Records from a collection
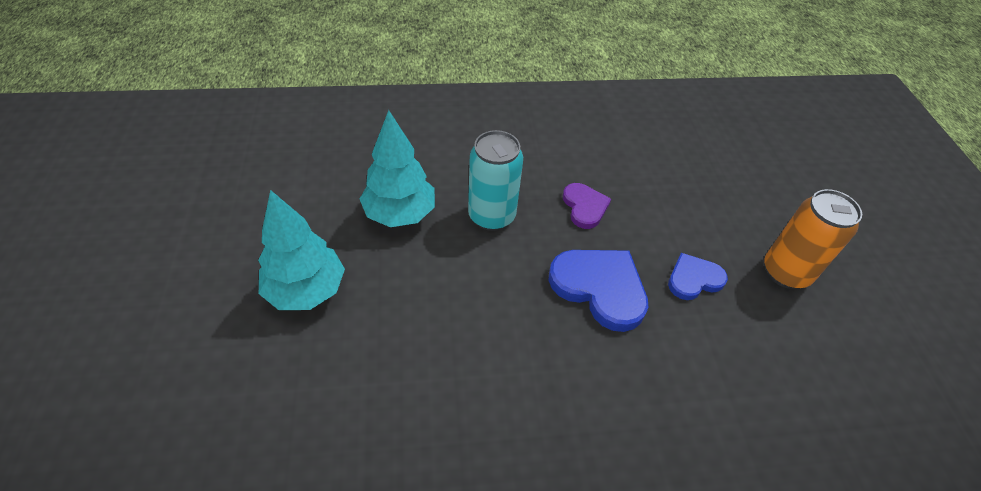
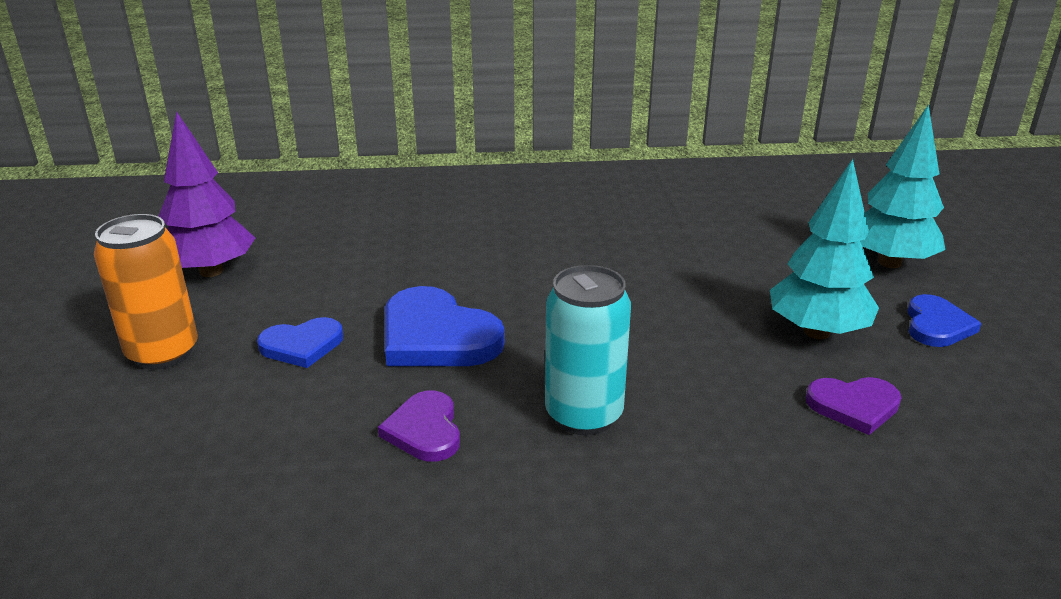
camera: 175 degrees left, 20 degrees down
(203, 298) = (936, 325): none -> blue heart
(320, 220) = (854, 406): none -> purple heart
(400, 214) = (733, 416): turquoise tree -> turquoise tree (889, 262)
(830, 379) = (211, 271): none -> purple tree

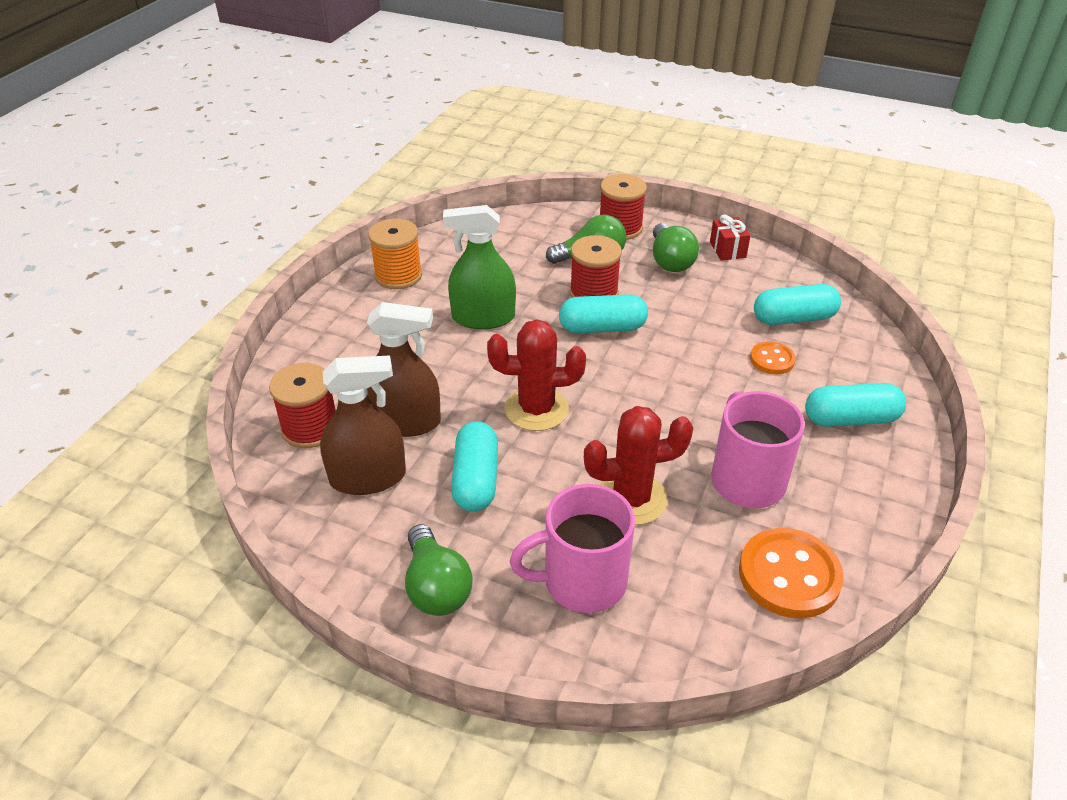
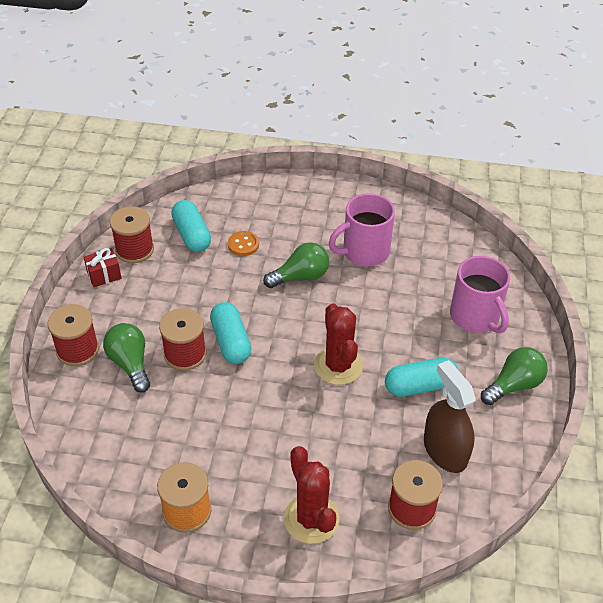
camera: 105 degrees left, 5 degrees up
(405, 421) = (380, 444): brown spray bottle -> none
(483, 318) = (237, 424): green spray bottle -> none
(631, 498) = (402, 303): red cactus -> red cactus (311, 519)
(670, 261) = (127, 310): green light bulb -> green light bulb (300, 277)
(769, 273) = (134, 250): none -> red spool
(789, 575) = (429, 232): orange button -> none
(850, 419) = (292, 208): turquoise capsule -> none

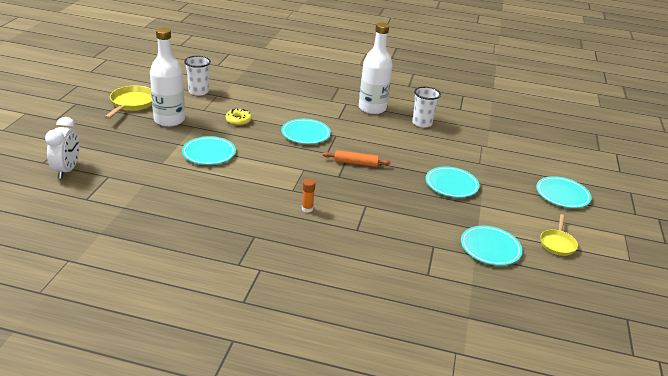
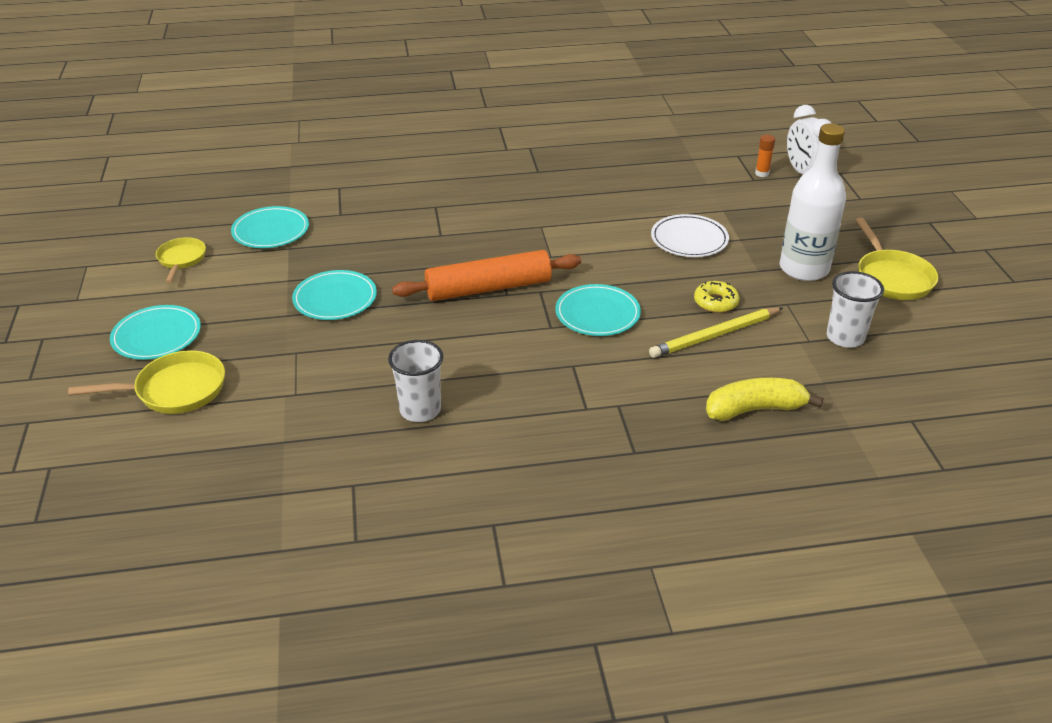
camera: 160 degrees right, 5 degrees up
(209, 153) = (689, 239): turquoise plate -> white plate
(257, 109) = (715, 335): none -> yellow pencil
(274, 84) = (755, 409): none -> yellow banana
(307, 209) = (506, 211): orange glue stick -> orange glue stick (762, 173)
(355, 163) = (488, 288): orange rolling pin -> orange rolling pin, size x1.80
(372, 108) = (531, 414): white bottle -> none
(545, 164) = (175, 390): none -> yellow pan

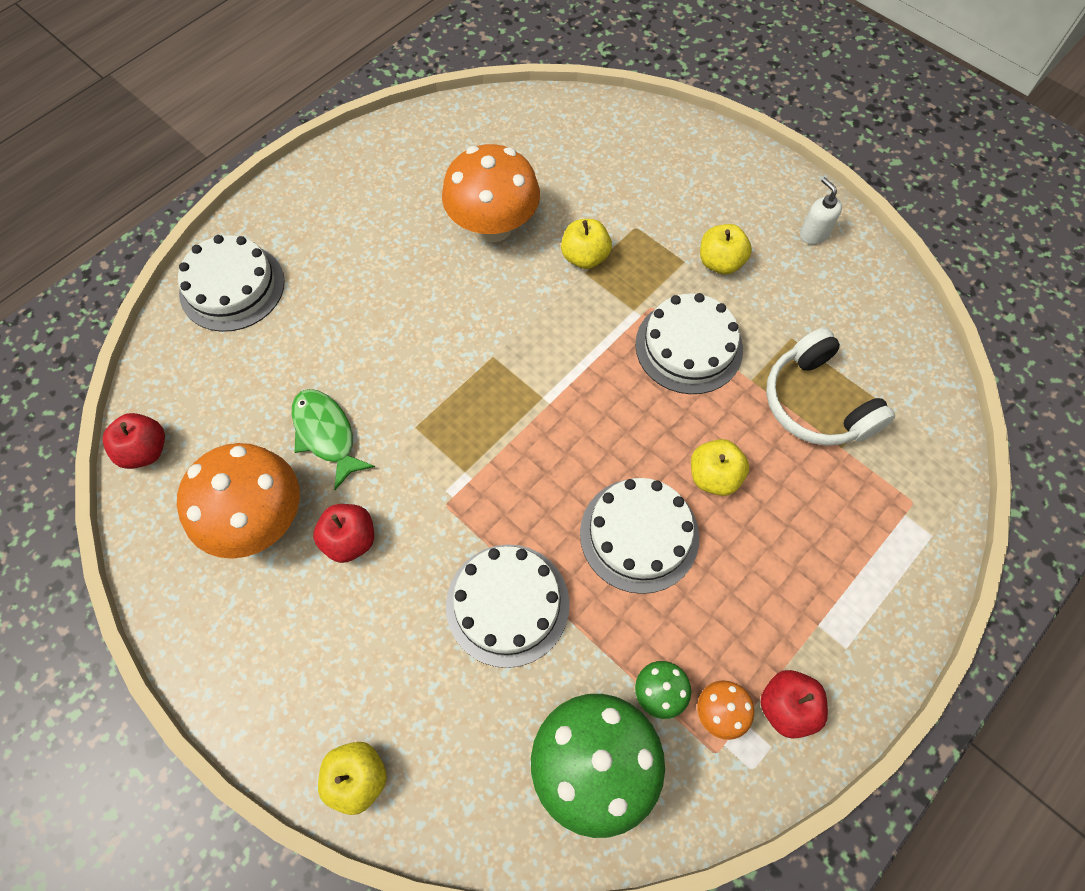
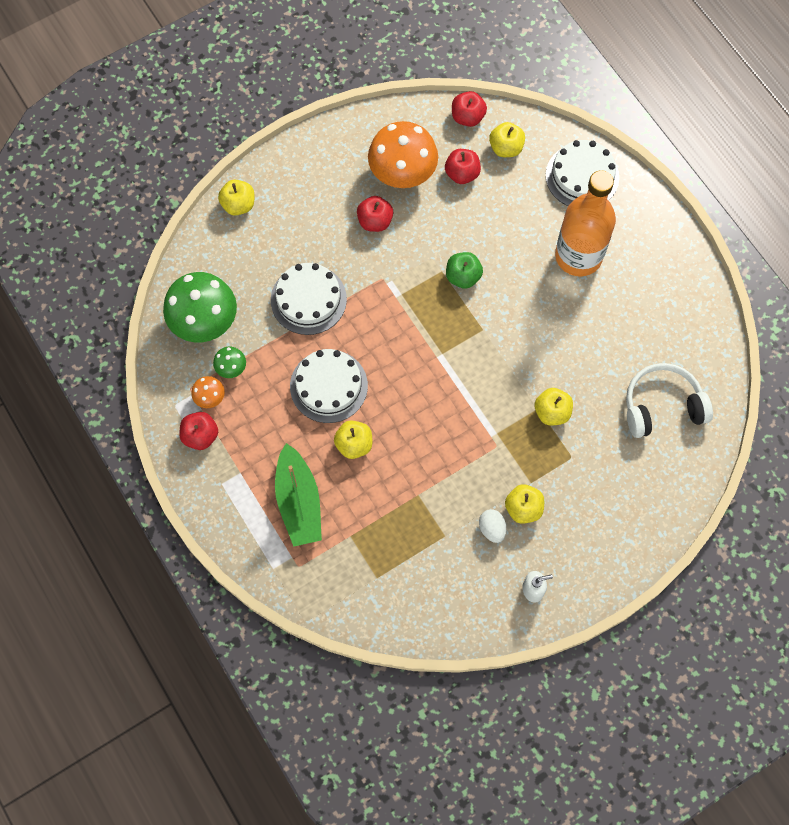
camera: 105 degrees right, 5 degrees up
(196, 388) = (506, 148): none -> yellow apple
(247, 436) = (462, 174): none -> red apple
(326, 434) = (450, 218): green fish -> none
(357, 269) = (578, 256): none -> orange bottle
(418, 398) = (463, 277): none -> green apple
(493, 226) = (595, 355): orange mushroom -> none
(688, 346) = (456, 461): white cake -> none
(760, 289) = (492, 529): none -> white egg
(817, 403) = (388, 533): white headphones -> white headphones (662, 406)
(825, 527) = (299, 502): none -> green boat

WORK REQUIRED: Restate each line above exactly, keeping pictures out.

RESPONSE:
camera: 175 degrees left, 20 degrees down
(203, 298) = (936, 325): none -> blue heart
(320, 220) = (854, 406): none -> purple heart
(400, 214) = (733, 416): turquoise tree -> turquoise tree (889, 262)
(830, 379) = (211, 271): none -> purple tree

camera: 105 degrees left, 5 degrees up
(405, 421) = (380, 444): brown spray bottle -> none
(483, 318) = (237, 424): green spray bottle -> none
(631, 498) = (402, 303): red cactus -> red cactus (311, 519)
(670, 261) = (127, 310): green light bulb -> green light bulb (300, 277)
(769, 273) = (134, 250): none -> red spool
(789, 575) = (429, 232): orange button -> none
(850, 419) = (292, 208): turquoise capsule -> none

camera: 160 degrees right, 5 degrees up
(209, 153) = (689, 239): turquoise plate -> white plate
(257, 109) = (715, 335): none -> yellow pencil
(274, 84) = (755, 409): none -> yellow banana
(307, 209) = (506, 211): orange glue stick -> orange glue stick (762, 173)
(355, 163) = (488, 288): orange rolling pin -> orange rolling pin, size x1.80
(372, 108) = (531, 414): white bottle -> none
(545, 164) = (175, 390): none -> yellow pan

camera: 105 degrees right, 5 degrees up
(196, 388) = (506, 148): none -> yellow apple
(247, 436) = (462, 174): none -> red apple
(326, 434) = (450, 218): green fish -> none
(357, 269) = (578, 256): none -> orange bottle
(418, 398) = (463, 277): none -> green apple
(493, 226) = (595, 355): orange mushroom -> none
(688, 346) = (456, 461): white cake -> none
(760, 289) = (492, 529): none -> white egg
(817, 403) = (388, 533): white headphones -> white headphones (662, 406)
(825, 527) = (299, 502): none -> green boat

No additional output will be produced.